» **Recorded data**
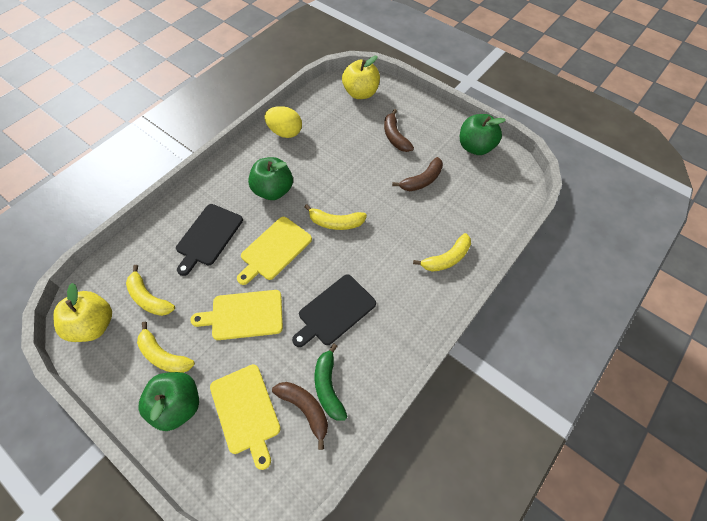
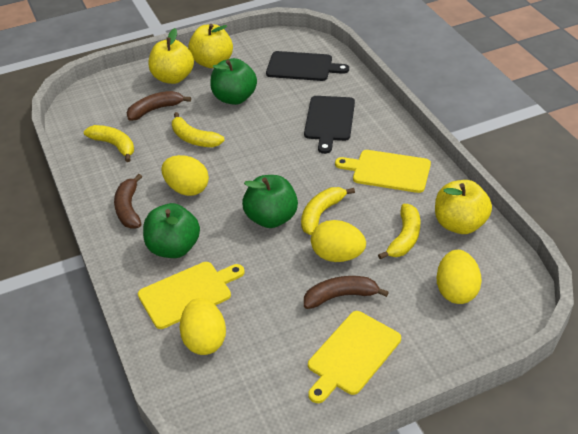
green banana: 1 -> 0
yellow apple: 2 -> 3
yellow egg: 1 -> 4

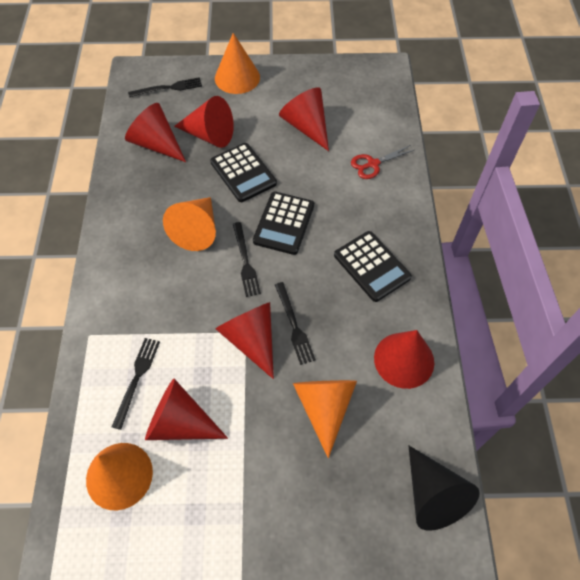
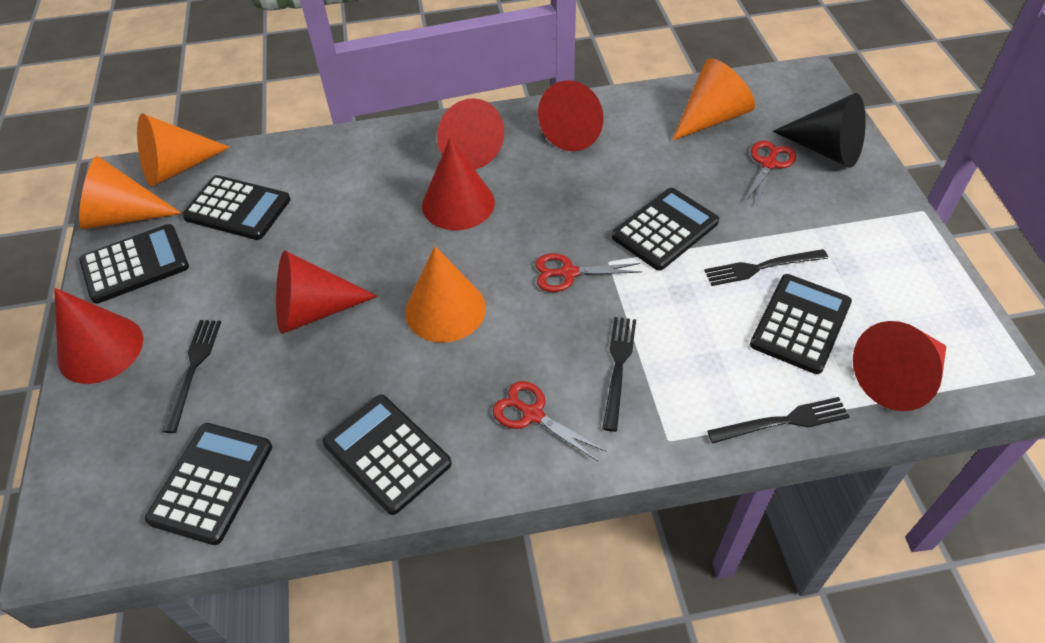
black calculator: 3 -> 6
red scissors: 1 -> 3

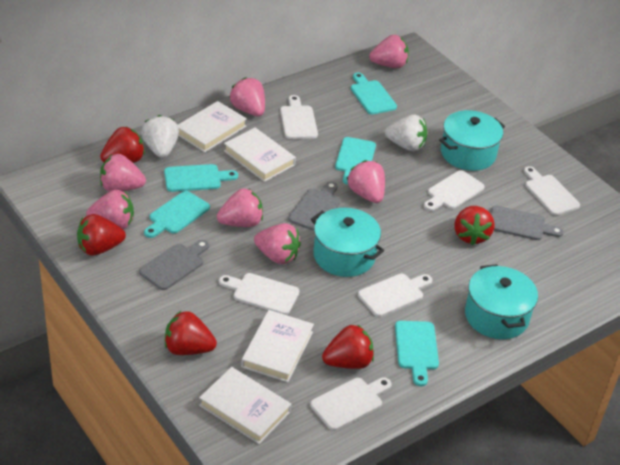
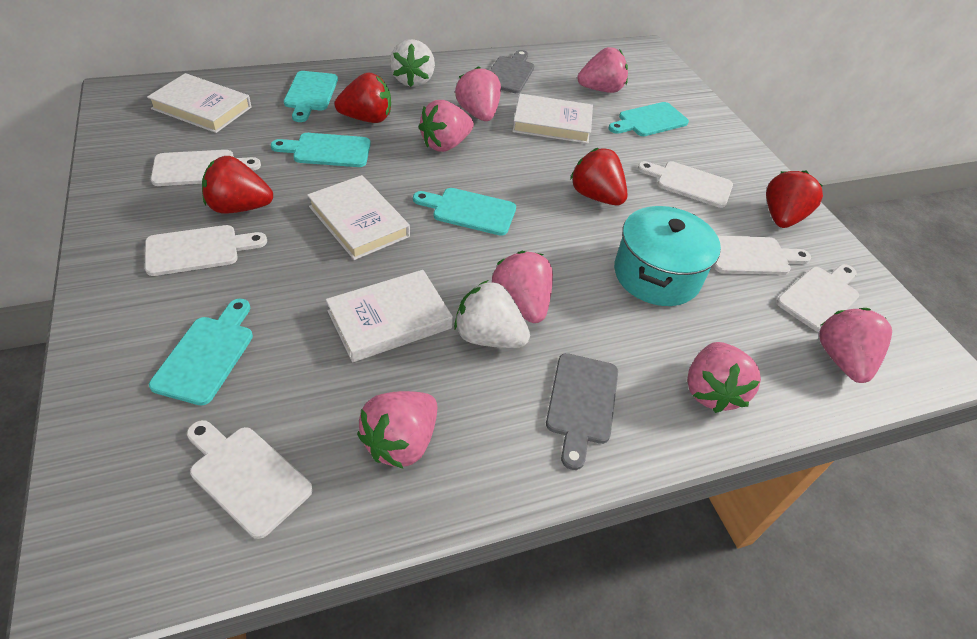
grey cutting board: 3 -> 2
red strawberry: 5 -> 4
turquoise pot: 3 -> 1

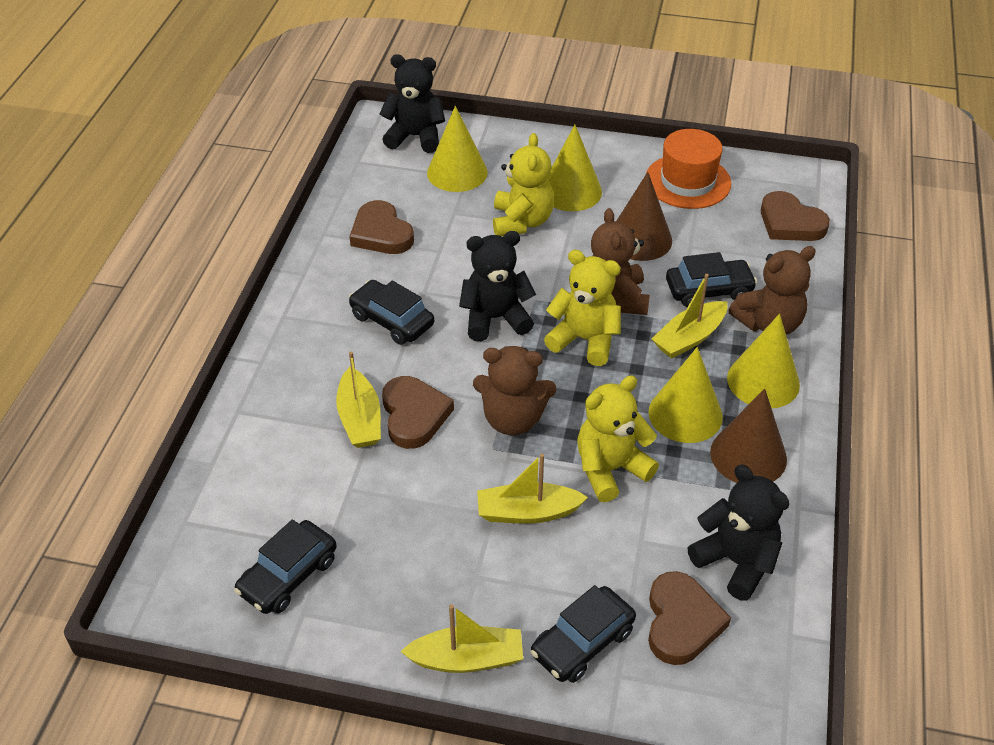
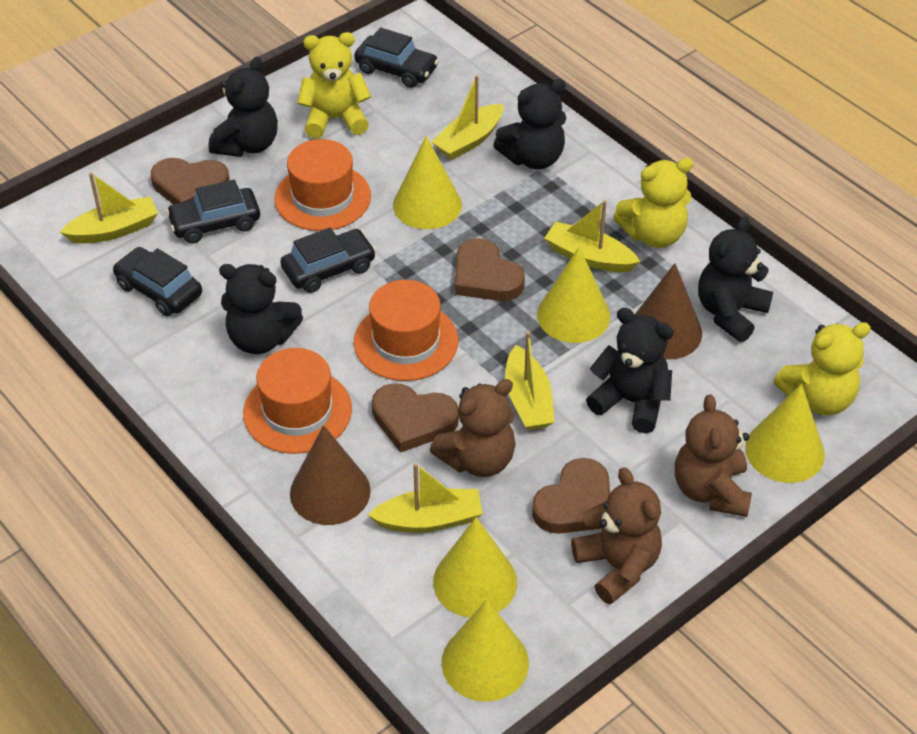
black teddy bear: 3 -> 5
orange hat: 1 -> 3
yellow boat: 4 -> 5
yellow cone: 4 -> 5

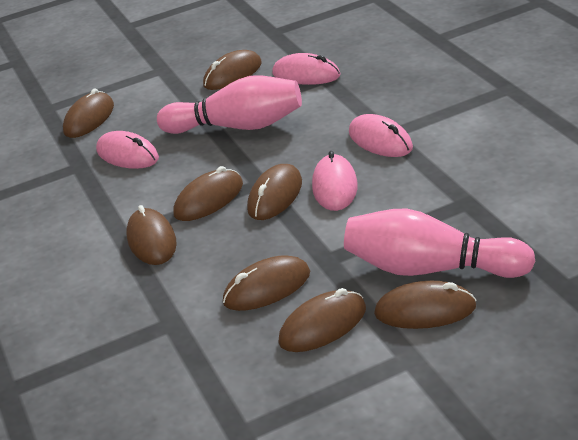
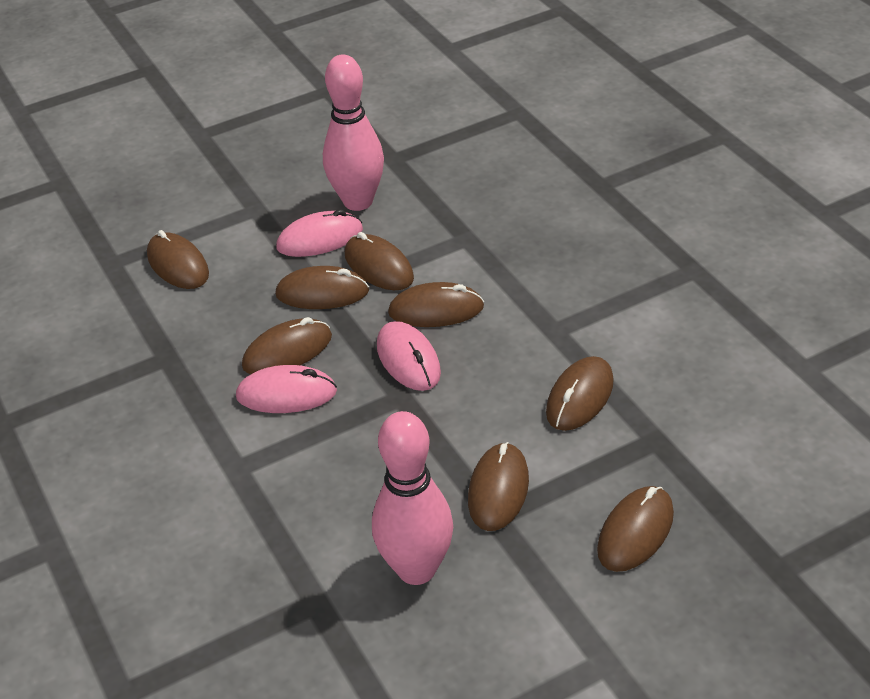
pink mouse: 4 -> 3

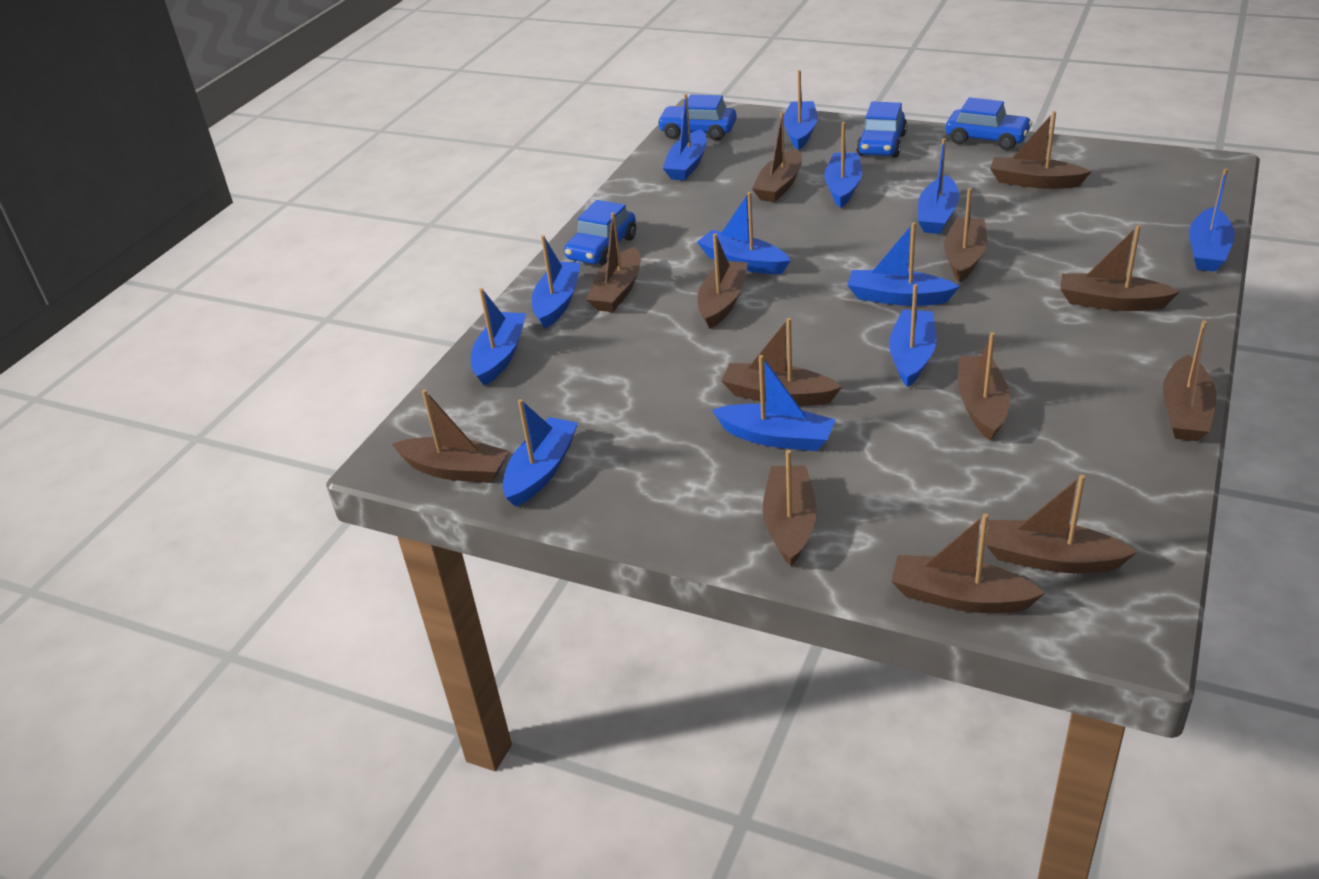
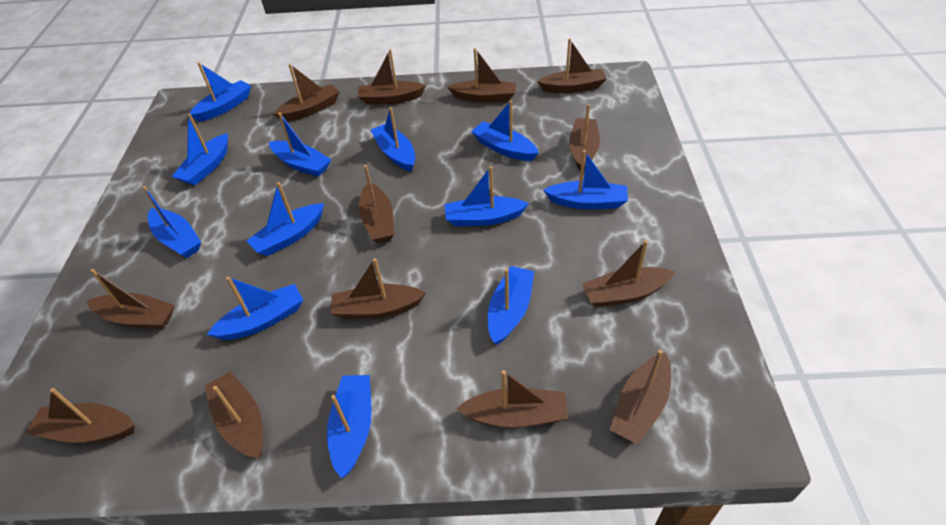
blue car: 4 -> 0

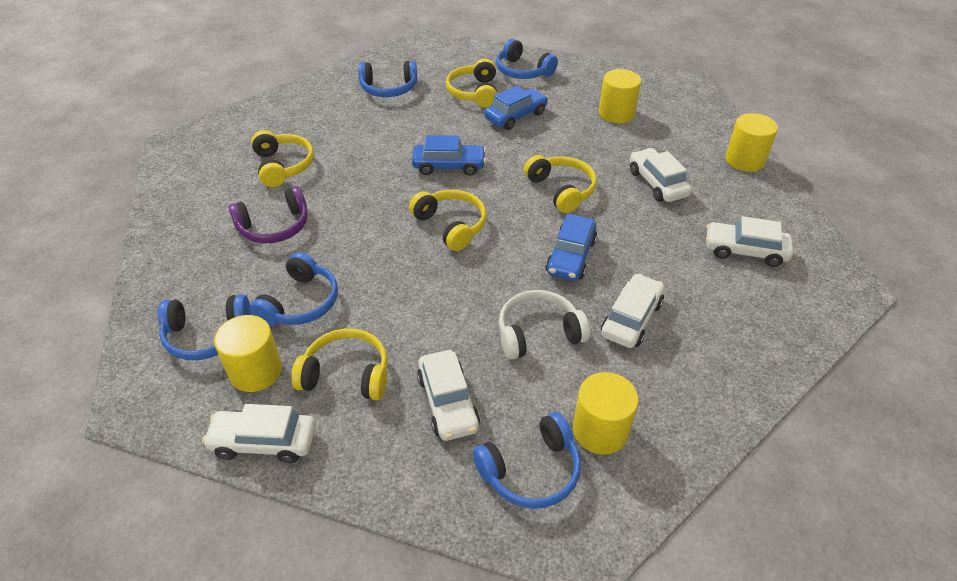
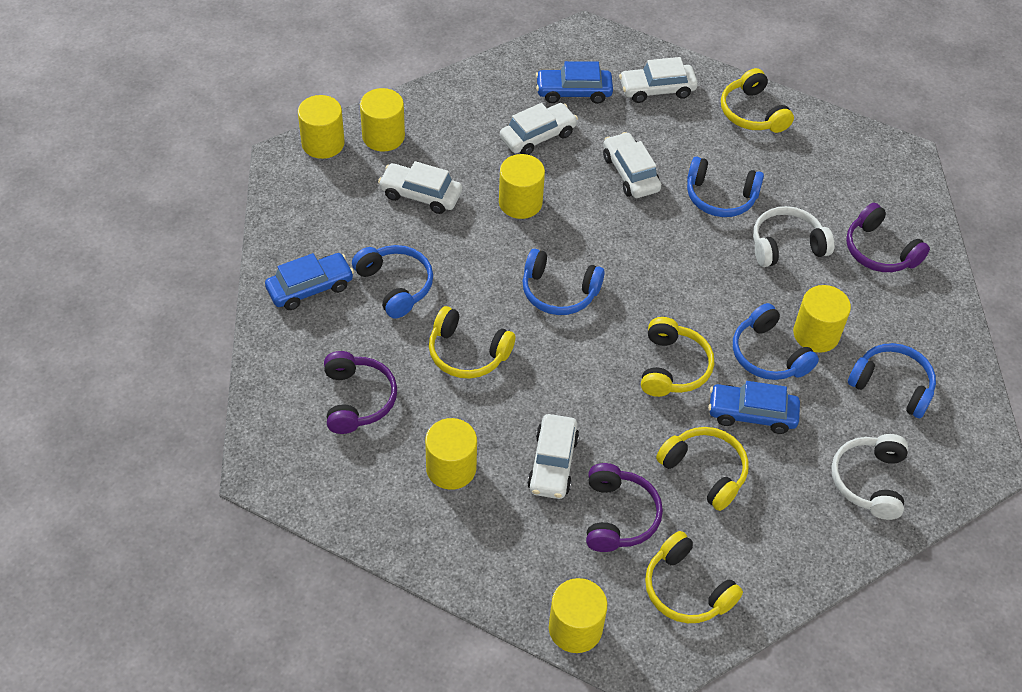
purple headphones: 1 -> 3
white headphones: 1 -> 2
yellow cylinder: 4 -> 6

» **What this task involves**
Word for word, restate each line above, minus its pictures.

» **Output for this task**
green banana: 1 -> 0
yellow apple: 2 -> 3
yellow egg: 1 -> 4

black calculator: 3 -> 6
red scissors: 1 -> 3

grey cutting board: 3 -> 2
red strawberry: 5 -> 4
turquoise pot: 3 -> 1

black teddy bear: 3 -> 5
orange hat: 1 -> 3
yellow boat: 4 -> 5
yellow cone: 4 -> 5

pink mouse: 4 -> 3

blue car: 4 -> 0

purple headphones: 1 -> 3
white headphones: 1 -> 2
yellow cylinder: 4 -> 6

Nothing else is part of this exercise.